[Before-and-after change records]
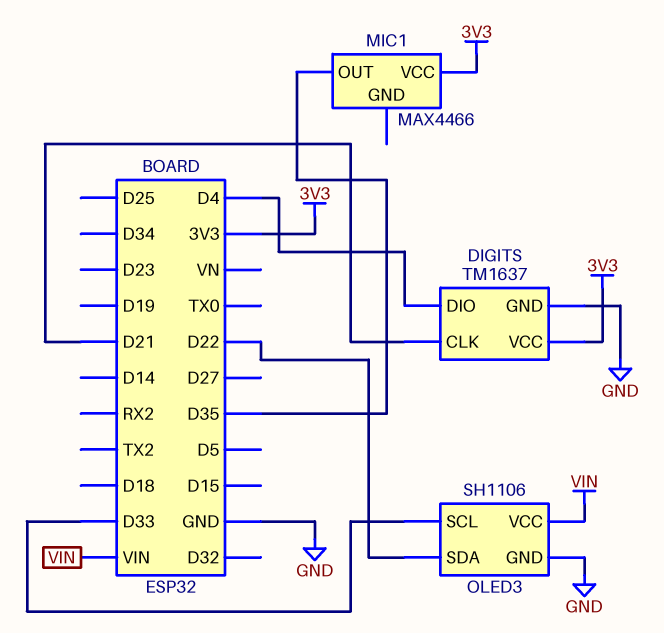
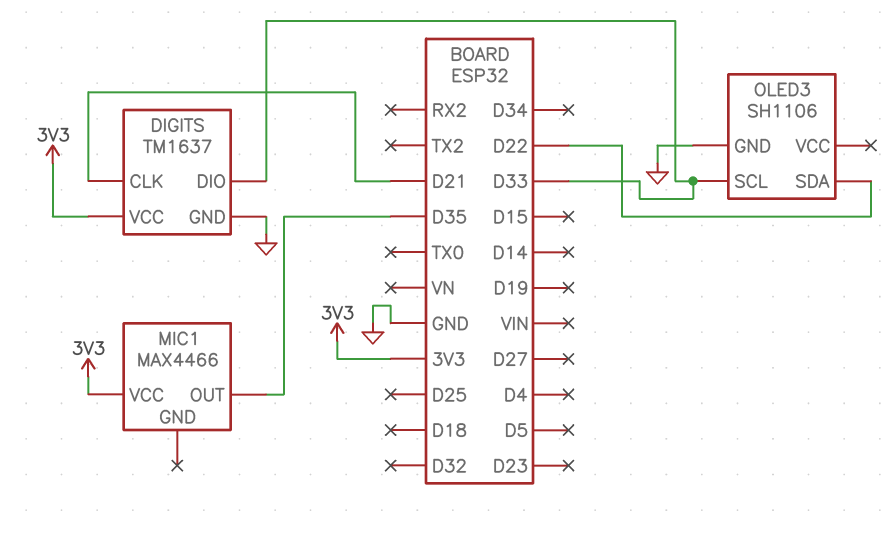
DIGITS pin DIO: D4 -> D33
OLED3 pin VCC: VIN -> none

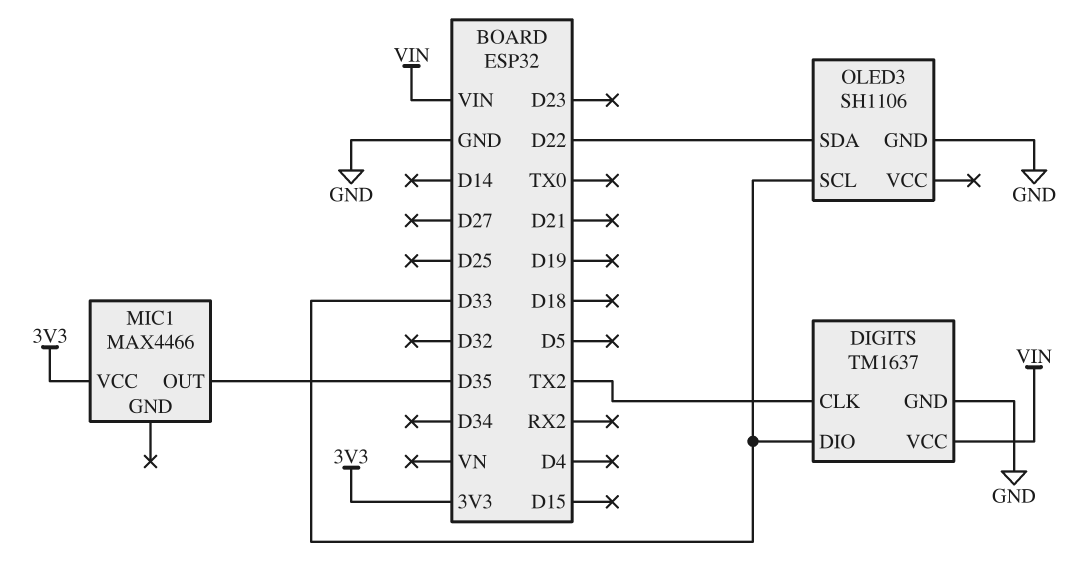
DIGITS pin CLK: D21 -> TX2
DIGITS pin VCC: 3V3 -> VIN

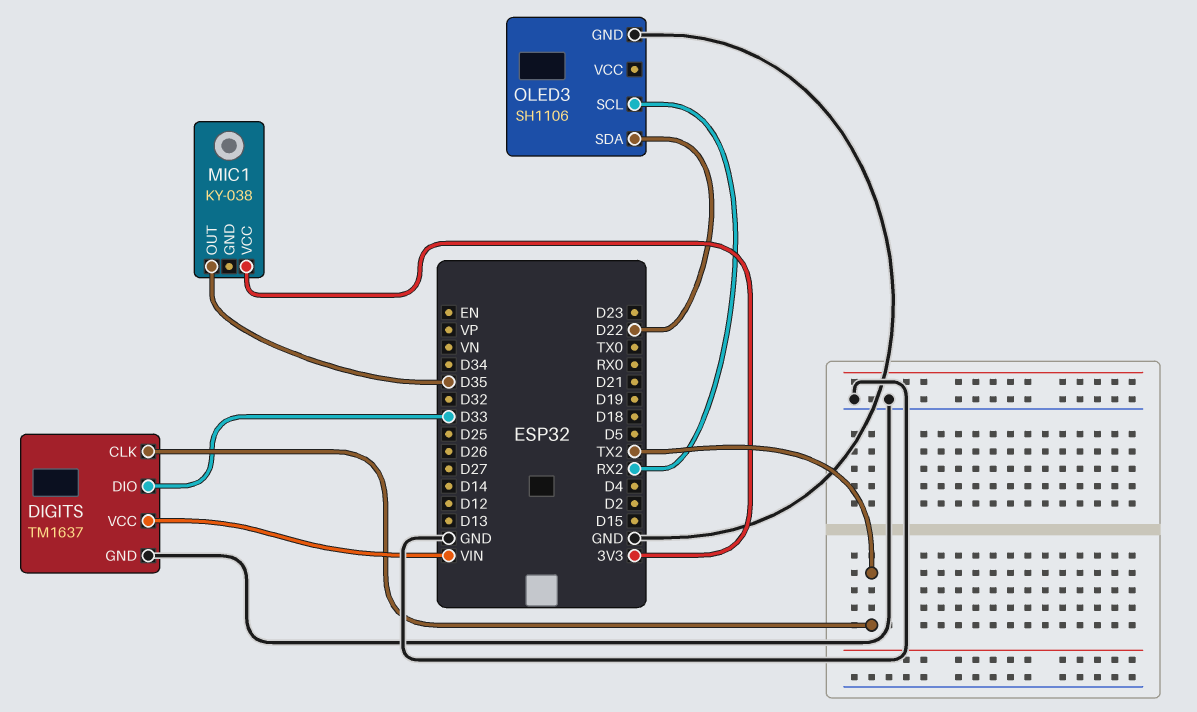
MIC1: MAX4466 -> KY-038
OLED3 pin SCL: D33 -> RX2

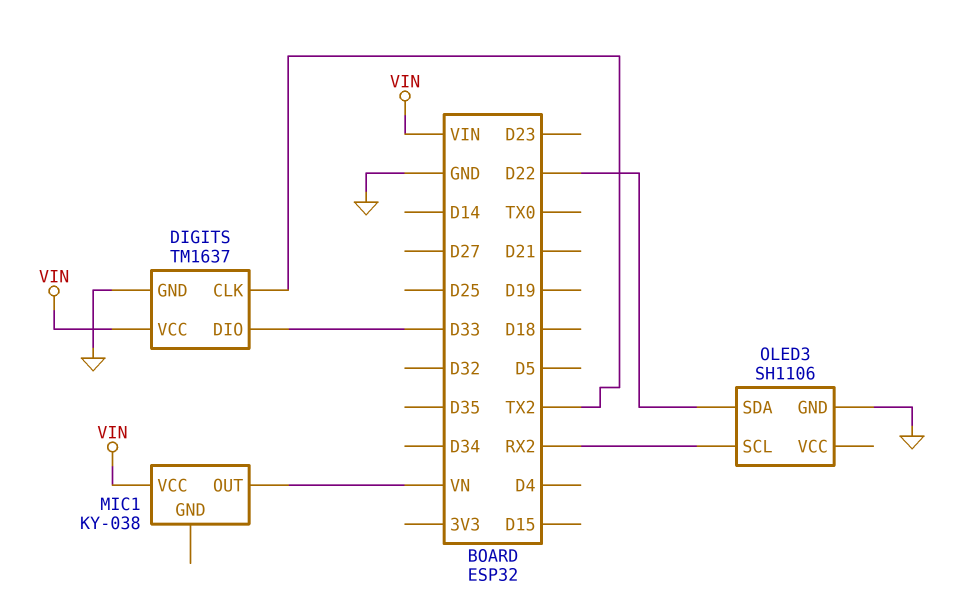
MIC1 pin OUT: D35 -> VN
MIC1 pin VCC: 3V3 -> VIN

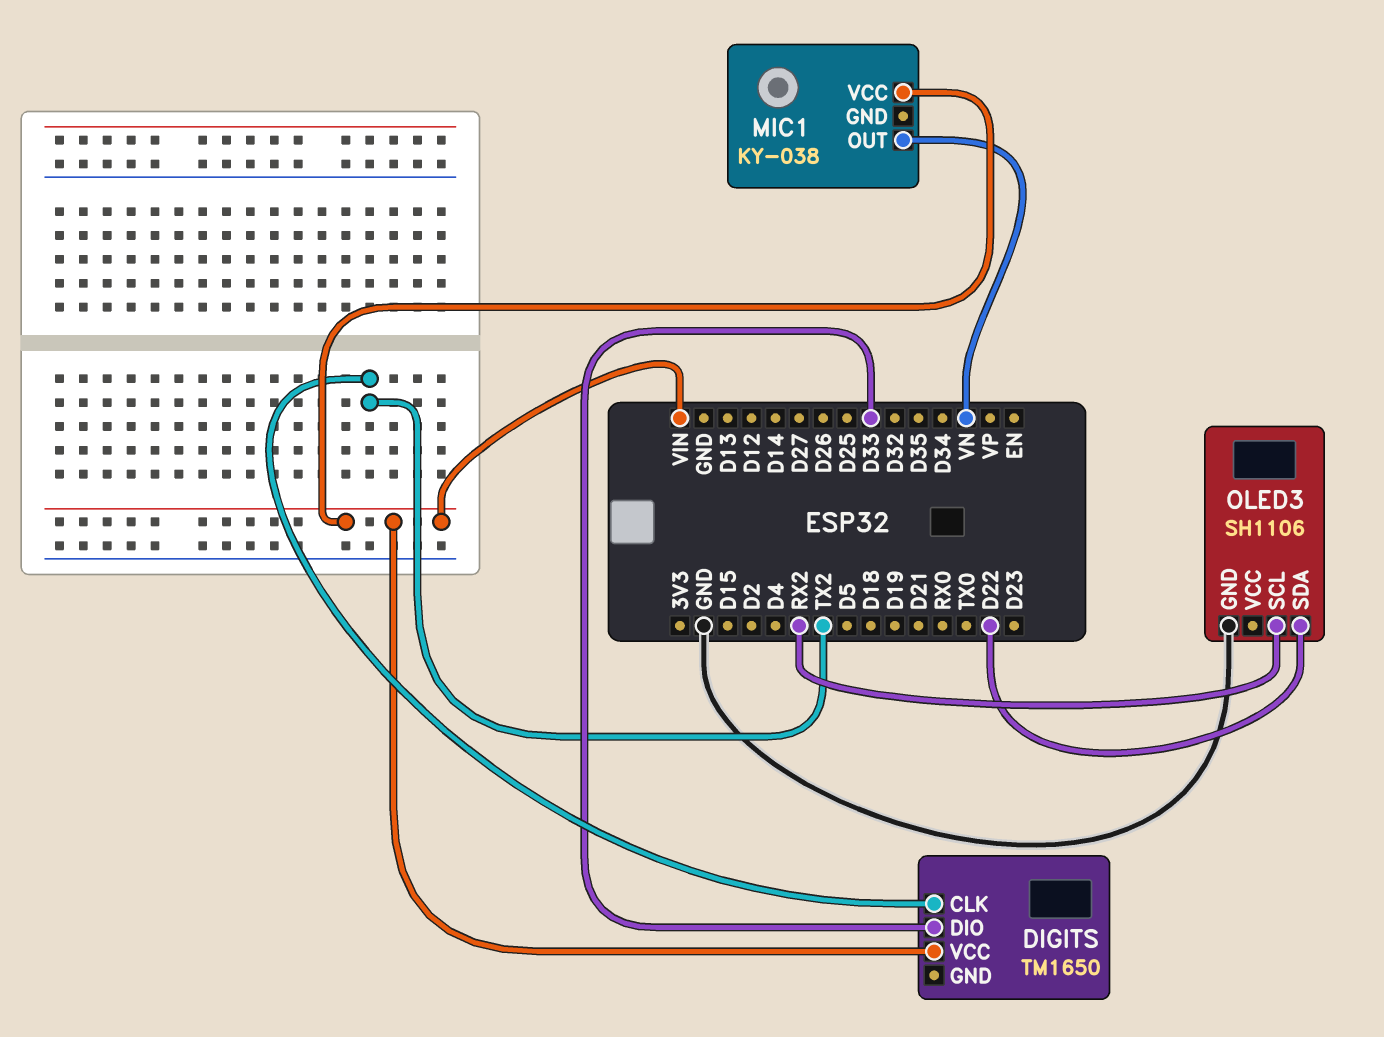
DIGITS: TM1637 -> TM1650
DIGITS pin GND: GND -> none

**Work instructions:** Could you repeat exactly the lines from the one containing "DIGITS pin VCC: 3V3 -> VIN" to the last line of the records, both included, and leave out every picture?

**Response area:**
DIGITS pin VCC: 3V3 -> VIN

MIC1: MAX4466 -> KY-038
OLED3 pin SCL: D33 -> RX2

MIC1 pin OUT: D35 -> VN
MIC1 pin VCC: 3V3 -> VIN

DIGITS: TM1637 -> TM1650
DIGITS pin GND: GND -> none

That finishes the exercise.